Scene geometry reasoning data
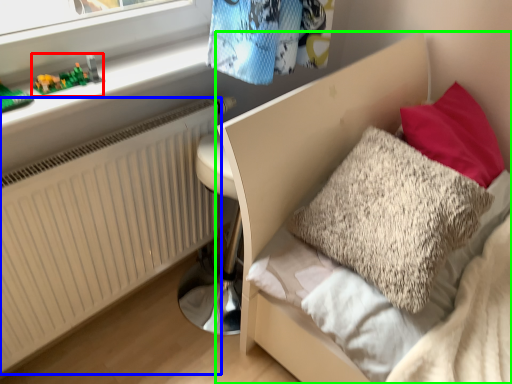
Question: Which is nearer to the toy (highlighted by a red box)? radiator (highlighted by a blue box) or bed (highlighted by a green box).

Choices:
 (A) radiator
 (B) bed

Answer: (A)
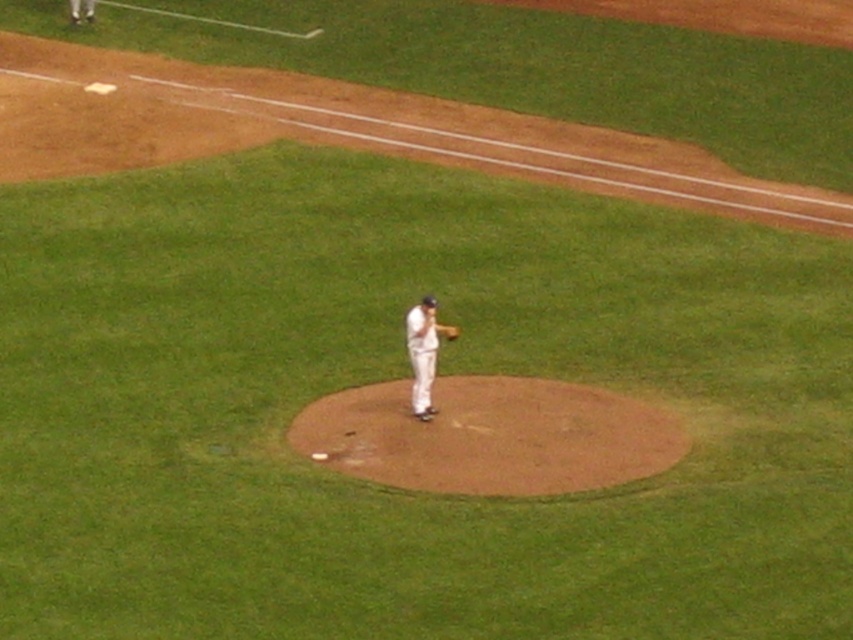
Question: Which object appears closest to the camera in this image?

Choices:
 (A) white fabric pants at upper left
 (B) brown dirt mound at center
 (C) white uniform at center
 (D) brown leather glove at center

Answer: (B)

Question: Is brown dirt mound at center behind brown leather glove at center?

Choices:
 (A) yes
 (B) no

Answer: (B)

Question: Is brown dirt mound at center further to camera compared to brown leather glove at center?

Choices:
 (A) no
 (B) yes

Answer: (A)

Question: Which object appears farthest from the camera in this image?

Choices:
 (A) white fabric pants at upper left
 (B) brown dirt mound at center
 (C) white uniform at center

Answer: (A)

Question: Among these points, which one is nearest to the camera?

Choices:
 (A) (85, 12)
 (B) (329, 442)

Answer: (B)

Question: Is brown dirt mound at center to the right of white fabric pants at upper left from the viewer's perspective?

Choices:
 (A) yes
 (B) no

Answer: (A)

WORK ORDER:
Find each line in the items above that contains the word "center", and copy those lines.

EXERCISE RESULT:
 (B) brown dirt mound at center
 (C) white uniform at center
 (D) brown leather glove at center
Question: Is brown dirt mound at center behind brown leather glove at center?
Question: Is brown dirt mound at center further to camera compared to brown leather glove at center?
 (B) brown dirt mound at center
 (C) white uniform at center
Question: Is brown dirt mound at center to the right of white fabric pants at upper left from the viewer's perspective?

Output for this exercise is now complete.